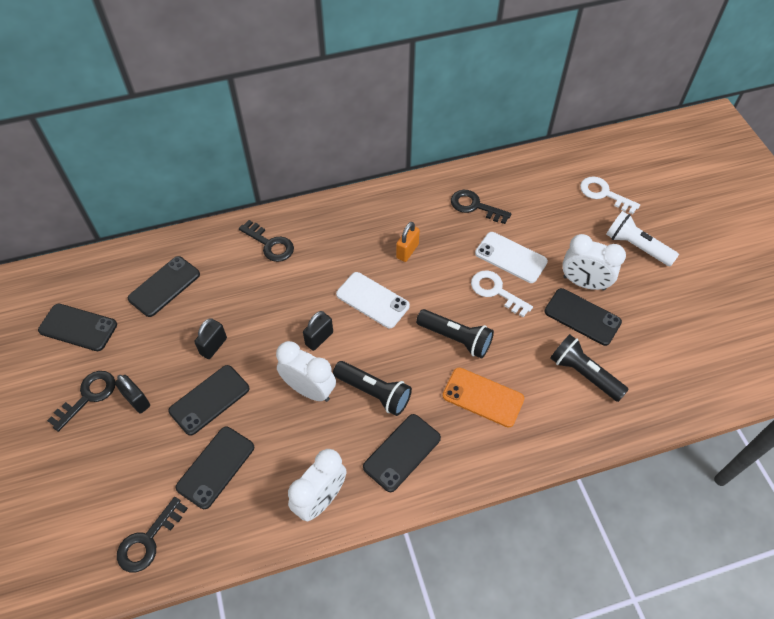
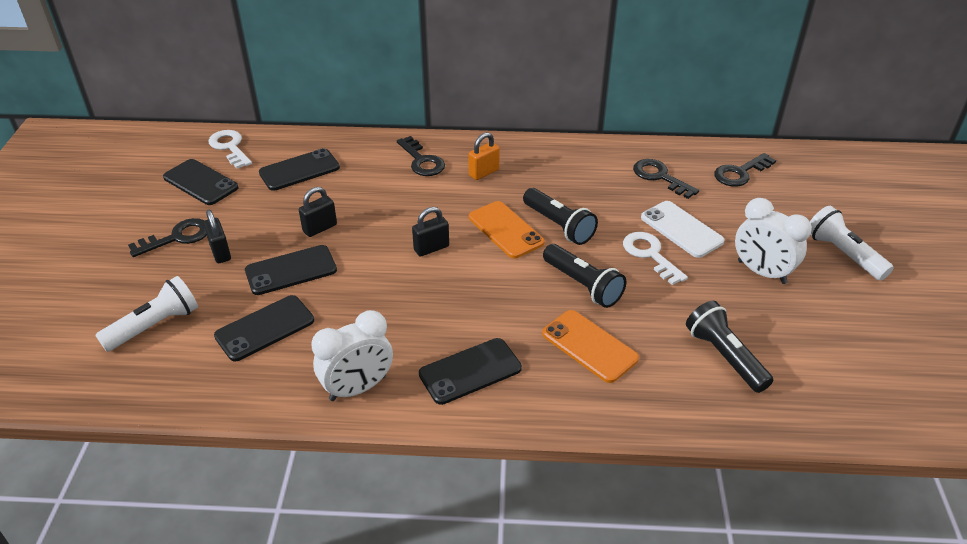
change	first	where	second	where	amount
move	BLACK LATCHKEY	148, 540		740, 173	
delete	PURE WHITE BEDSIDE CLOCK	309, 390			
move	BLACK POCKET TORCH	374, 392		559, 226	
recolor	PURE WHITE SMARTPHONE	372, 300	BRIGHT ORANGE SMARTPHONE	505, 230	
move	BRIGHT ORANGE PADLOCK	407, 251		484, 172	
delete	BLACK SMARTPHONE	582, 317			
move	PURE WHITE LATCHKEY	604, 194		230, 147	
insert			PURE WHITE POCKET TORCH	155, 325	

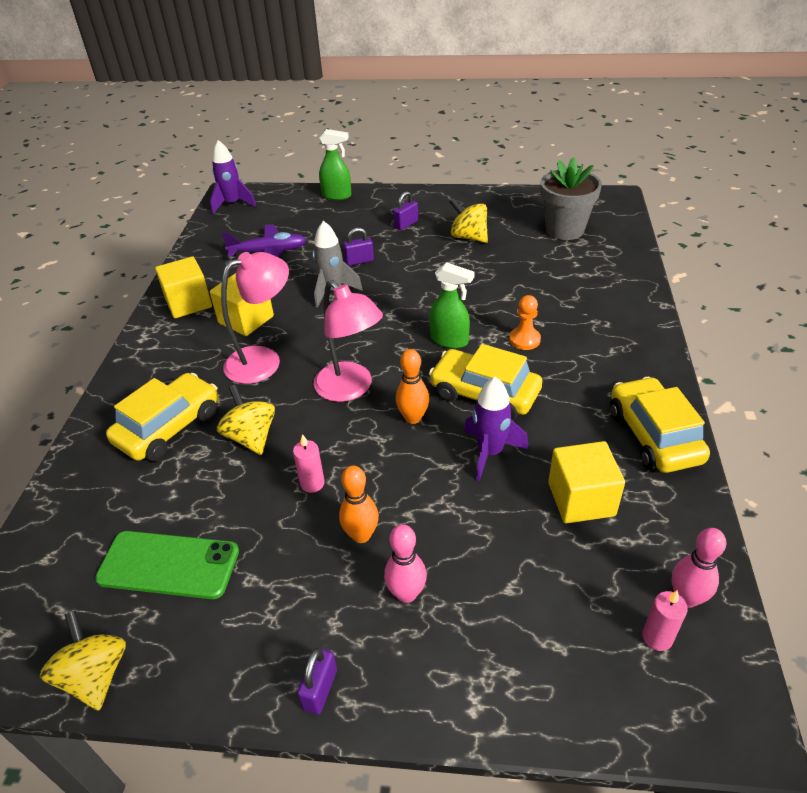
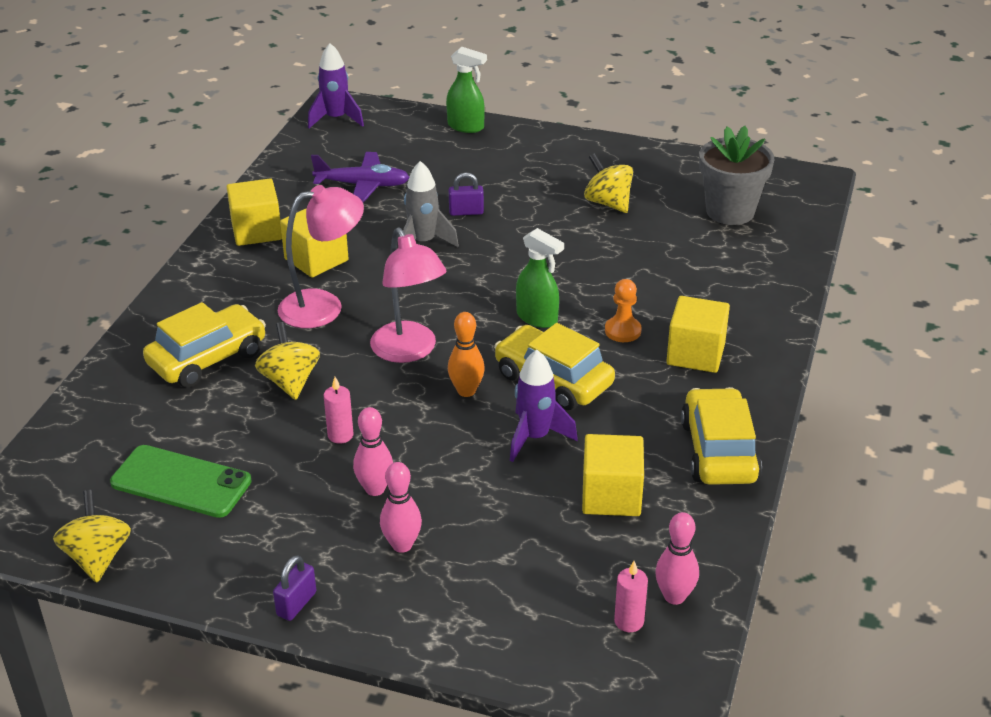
change	first	where	second	where	amount
recolor	BRIGHT ORANGE BOWLING PIN	361, 535	ROSY BOWLING PIN	375, 489	
delete	PURPLE PADLOCK	406, 224			
insert			BRIGHT YELLOW SOLID CUBE	695, 354	

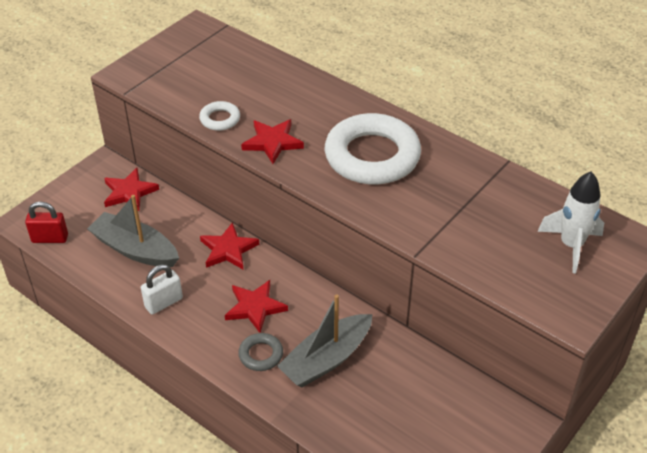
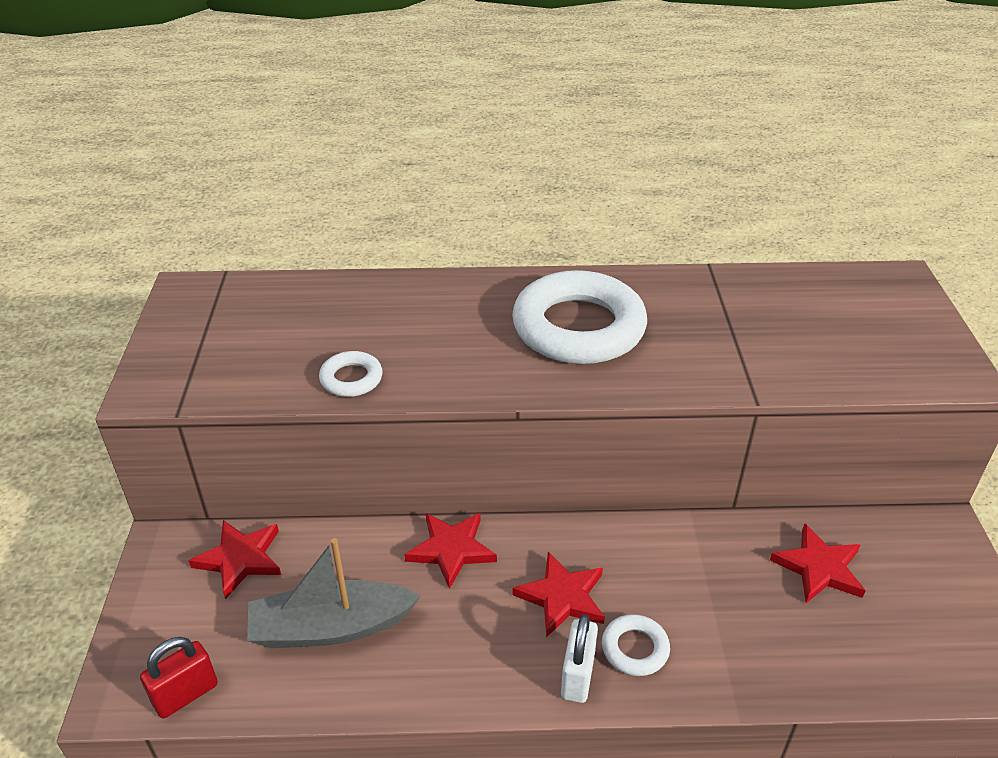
change	first	where	second	where	amount
move	PURE WHITE PADLOCK	163, 303		577, 676	
recolor	ASH-GREY TORUS	261, 354	PURE WHITE TORUS	635, 649	
move	SCARLET STAR SHAPE	272, 142		819, 568	
delete	ASH-GREY TOY BOAT	326, 359			
delete	PURE WHITE TOY ROCKET	571, 246			

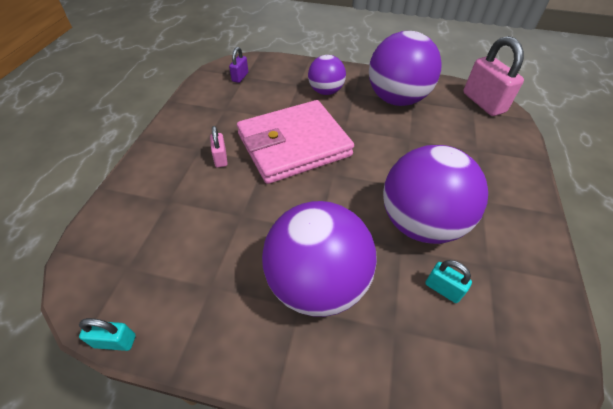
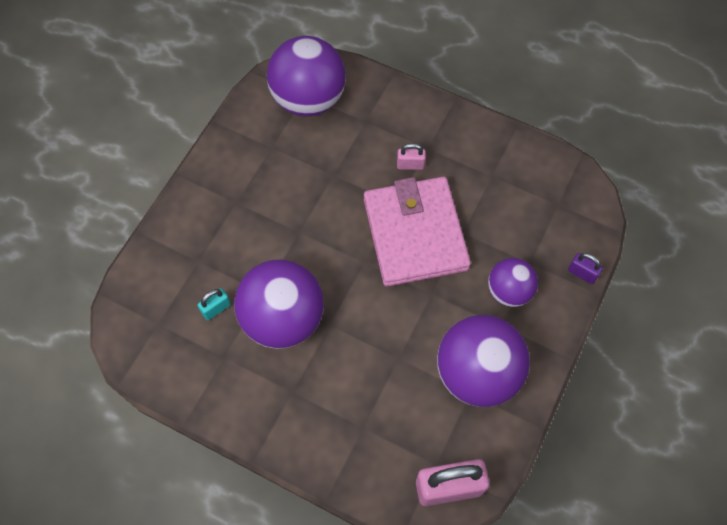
change	first	where	second	where	amount
delete	AQUA PADLOCK	115, 341			
move	PURPLE PADLOCK	240, 77		582, 273	
move	PURPLE SPHERE	316, 283		308, 99	

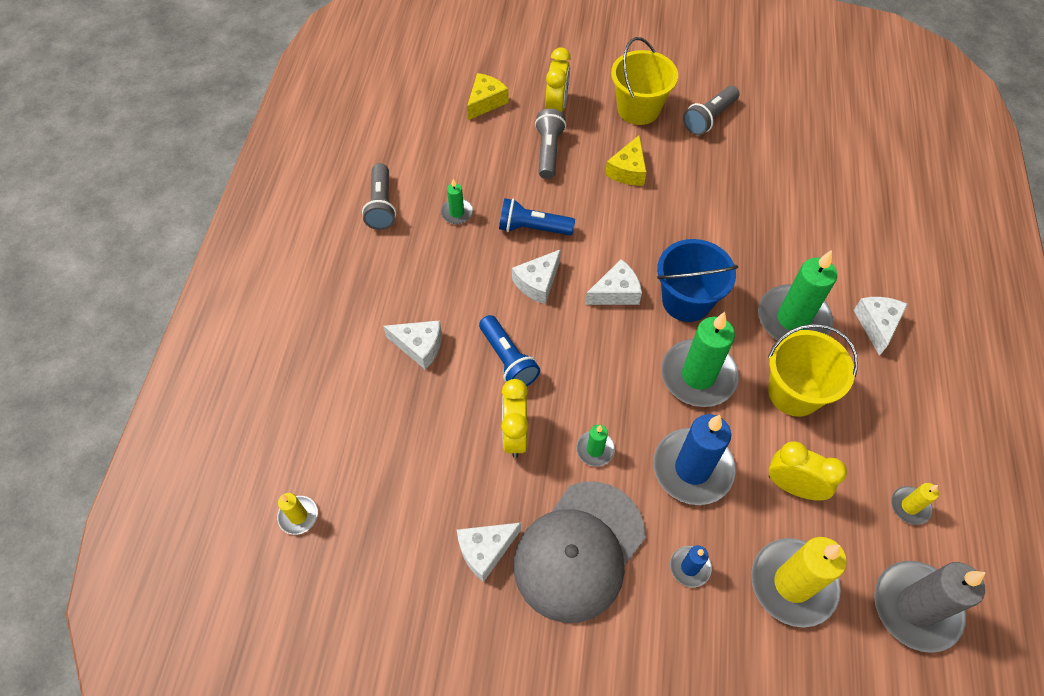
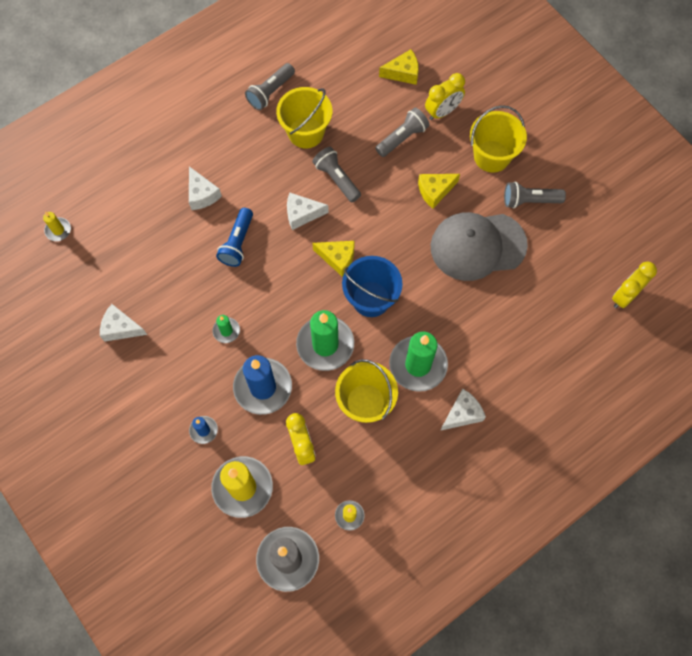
change	first	where	second	where	amount
replace	GREEN CANDLE	457, 213	BRIGHT YELLOW BUCKET	306, 132	
recolor	COBALT POCKET TORCH	532, 228	ASH-GREY POCKET TORCH	337, 179	
move	BRIGHT YELLOW BEDSIDE CLOCK	515, 435		625, 296	
move	ASH-GREY BASEBALL CAP	579, 550		477, 246	
recolor	PURE WHITE CHEESE WEDGE	616, 292	BRIGHT YELLOW CHEESE WEDGE	337, 258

The task ▸ Each entry above must be restated word for word; the pictures stay out of the copy.

Solution to this task ▸
change	first	where	second	where	amount
move	BLACK LATCHKEY	148, 540		740, 173	
delete	PURE WHITE BEDSIDE CLOCK	309, 390			
move	BLACK POCKET TORCH	374, 392		559, 226	
recolor	PURE WHITE SMARTPHONE	372, 300	BRIGHT ORANGE SMARTPHONE	505, 230	
move	BRIGHT ORANGE PADLOCK	407, 251		484, 172	
delete	BLACK SMARTPHONE	582, 317			
move	PURE WHITE LATCHKEY	604, 194		230, 147	
insert			PURE WHITE POCKET TORCH	155, 325	

change	first	where	second	where	amount
recolor	BRIGHT ORANGE BOWLING PIN	361, 535	ROSY BOWLING PIN	375, 489	
delete	PURPLE PADLOCK	406, 224			
insert			BRIGHT YELLOW SOLID CUBE	695, 354	

change	first	where	second	where	amount
move	PURE WHITE PADLOCK	163, 303		577, 676	
recolor	ASH-GREY TORUS	261, 354	PURE WHITE TORUS	635, 649	
move	SCARLET STAR SHAPE	272, 142		819, 568	
delete	ASH-GREY TOY BOAT	326, 359			
delete	PURE WHITE TOY ROCKET	571, 246			

change	first	where	second	where	amount
delete	AQUA PADLOCK	115, 341			
move	PURPLE PADLOCK	240, 77		582, 273	
move	PURPLE SPHERE	316, 283		308, 99	

change	first	where	second	where	amount
replace	GREEN CANDLE	457, 213	BRIGHT YELLOW BUCKET	306, 132	
recolor	COBALT POCKET TORCH	532, 228	ASH-GREY POCKET TORCH	337, 179	
move	BRIGHT YELLOW BEDSIDE CLOCK	515, 435		625, 296	
move	ASH-GREY BASEBALL CAP	579, 550		477, 246	
recolor	PURE WHITE CHEESE WEDGE	616, 292	BRIGHT YELLOW CHEESE WEDGE	337, 258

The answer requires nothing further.